WORK INSTRUCTIONS -
Wherever the line that contains "R3: 20k (AGND, U1/ADJ) -> 470 (AGND, U1/ADJ)" falls, repeat it and the lines after it exactly until the records end, without any pictures.

Itemized modification records -
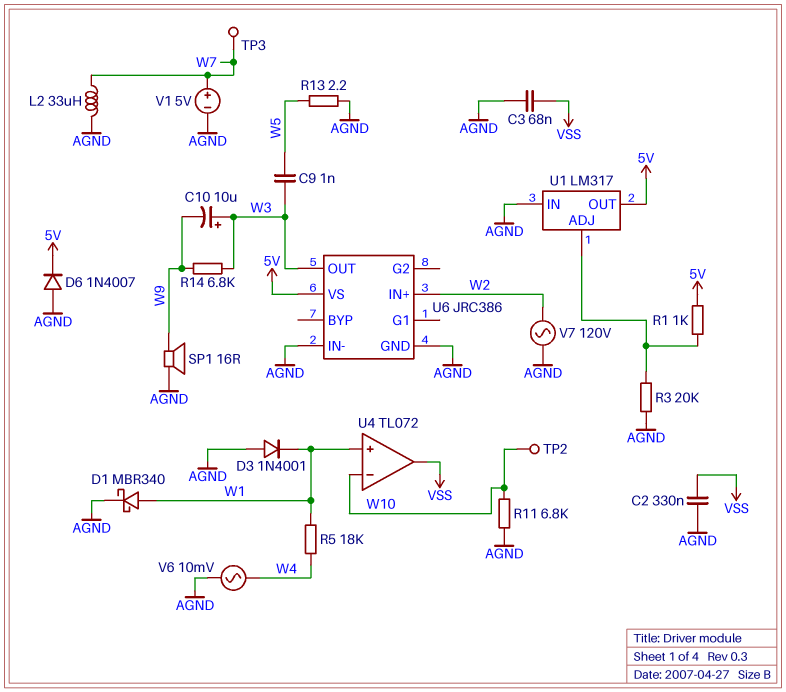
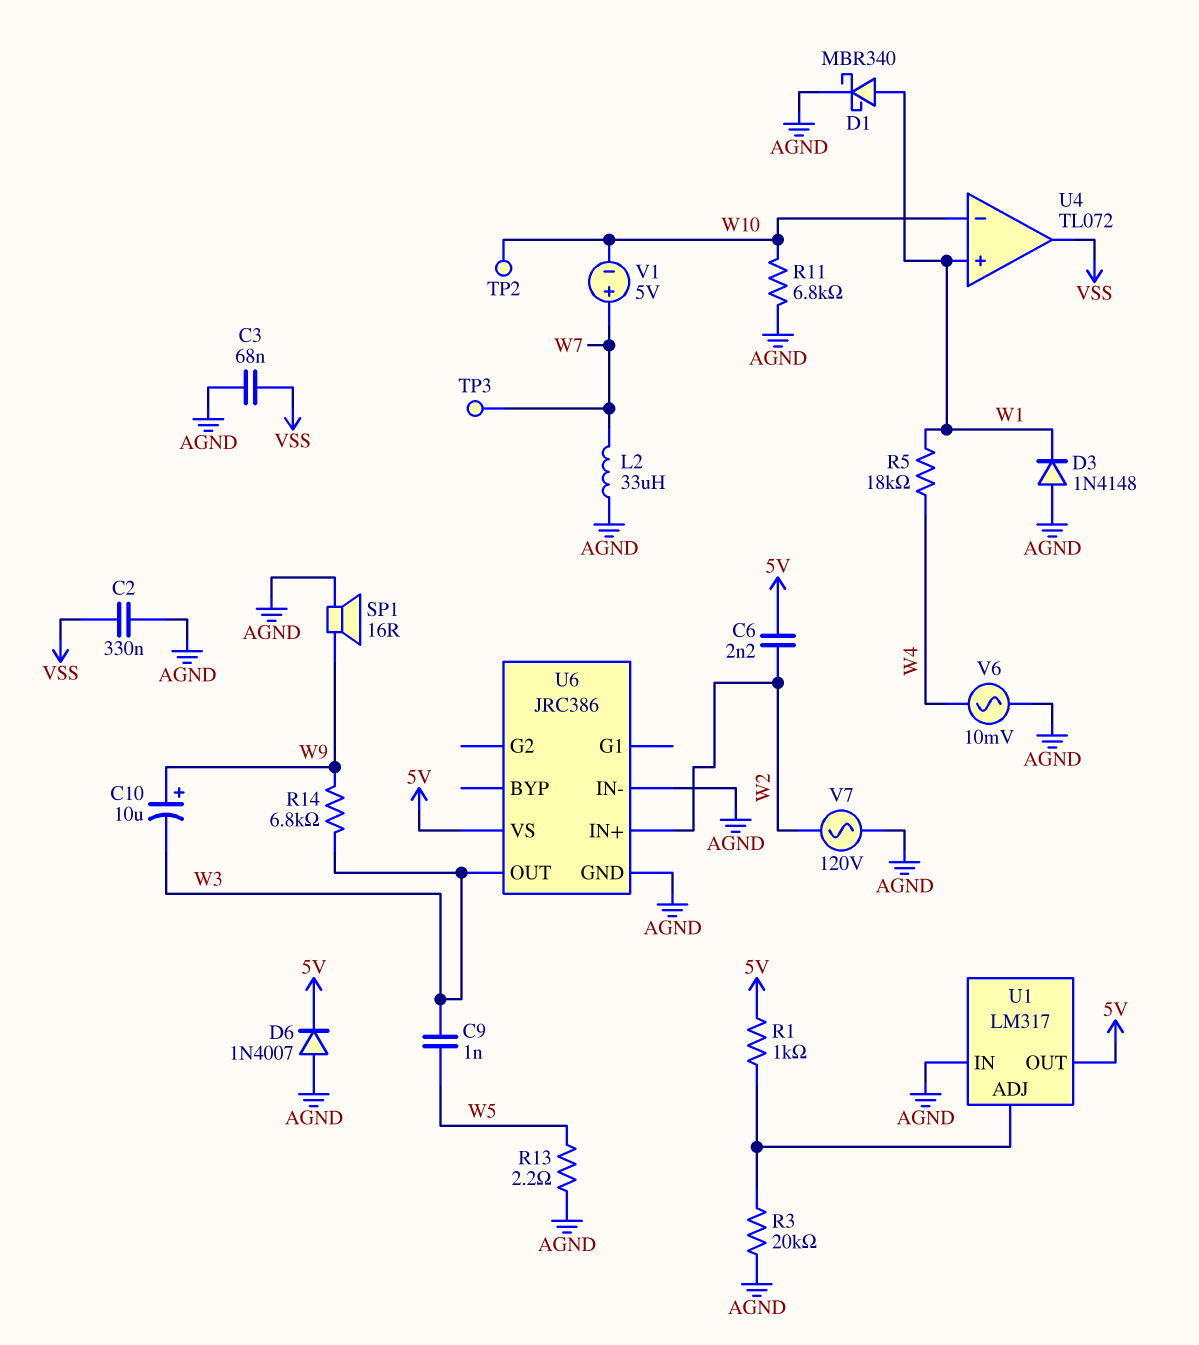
C6: none -> 2.2nF (5V, W2)
C10: 10uF (plus W3, minus W9) -> 10uF (plus W9, minus W3)
D3: diode 1N4001 (A AGND, K W1) -> diode 1N4148 (A AGND, K W1)
V1: 5V (plus W7, minus AGND) -> 5V (plus W7, minus W10)

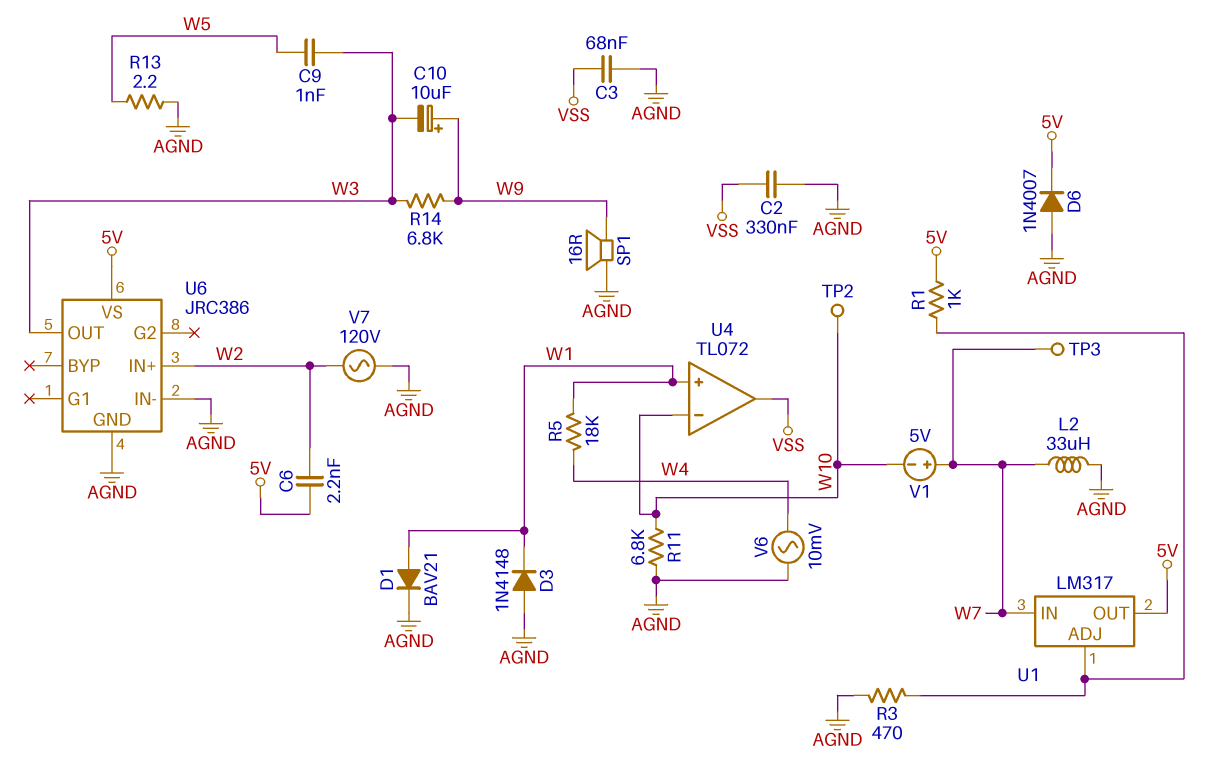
D1: schottky MBR340 (A W1, K AGND) -> diode BAV21 (A W1, K AGND)
R3: 20k (AGND, U1/ADJ) -> 470 (AGND, U1/ADJ)
U1 pin IN: AGND -> W7

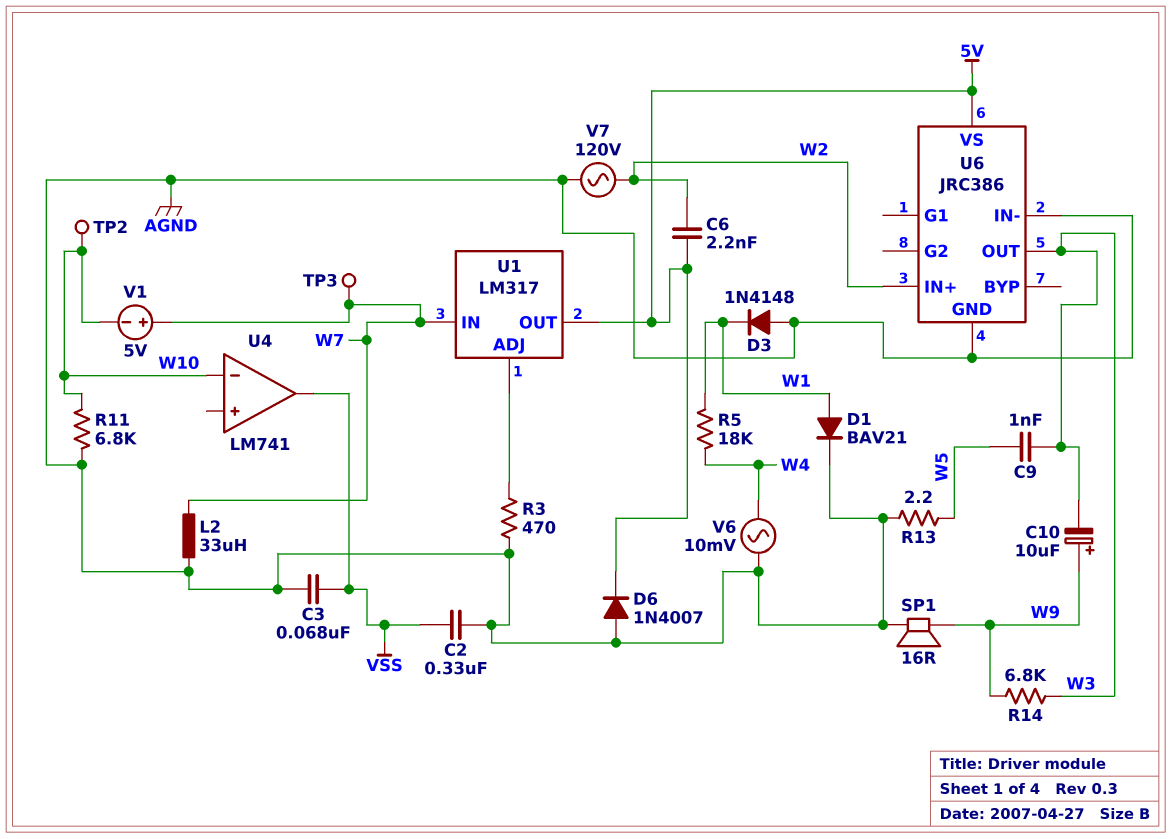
R1: 1k (5V, U1/ADJ) -> none
U4: TL072 -> LM741
U4 pin in+: W1 -> none

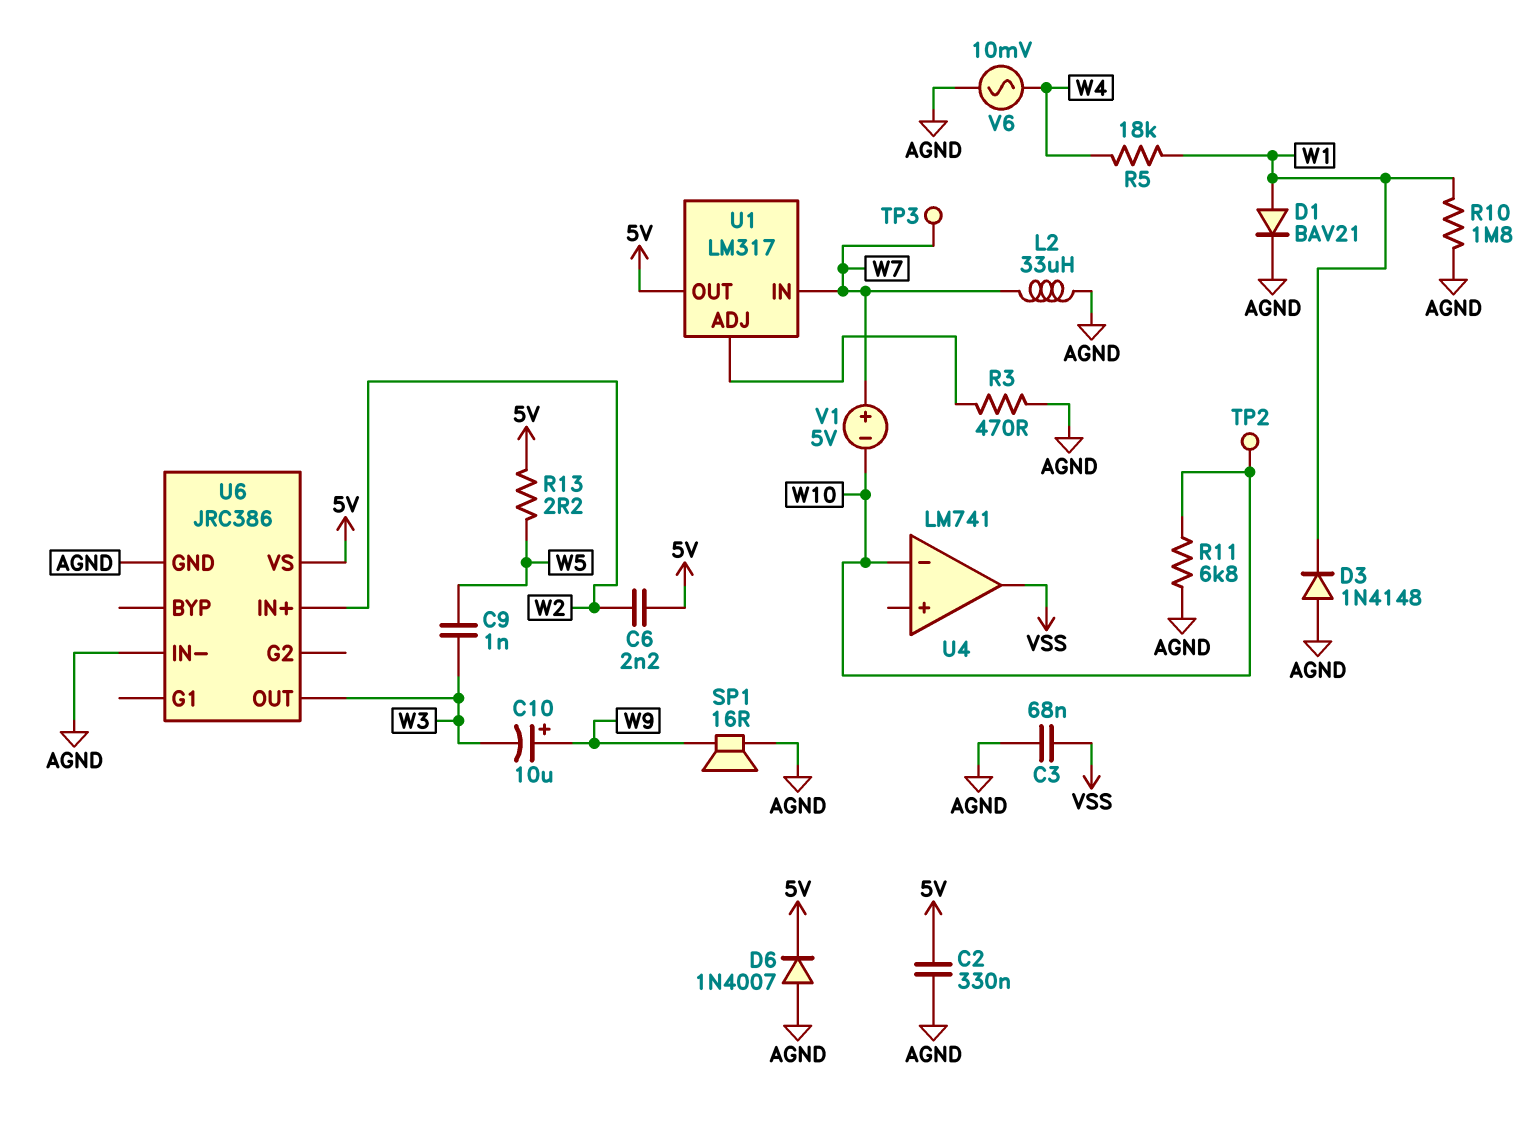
C2: 330nF (AGND, VSS) -> 330nF (5V, AGND)
R10: none -> 1.8M (AGND, W1)
R13: 2.2 (AGND, W5) -> 2.2 (5V, W5)
R14: 6.8k (W3, W9) -> none
V7: AC 120V (AGND, W2) -> none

TASK OUTPUT -
R3: 20k (AGND, U1/ADJ) -> 470 (AGND, U1/ADJ)
U1 pin IN: AGND -> W7

R1: 1k (5V, U1/ADJ) -> none
U4: TL072 -> LM741
U4 pin in+: W1 -> none

C2: 330nF (AGND, VSS) -> 330nF (5V, AGND)
R10: none -> 1.8M (AGND, W1)
R13: 2.2 (AGND, W5) -> 2.2 (5V, W5)
R14: 6.8k (W3, W9) -> none
V7: AC 120V (AGND, W2) -> none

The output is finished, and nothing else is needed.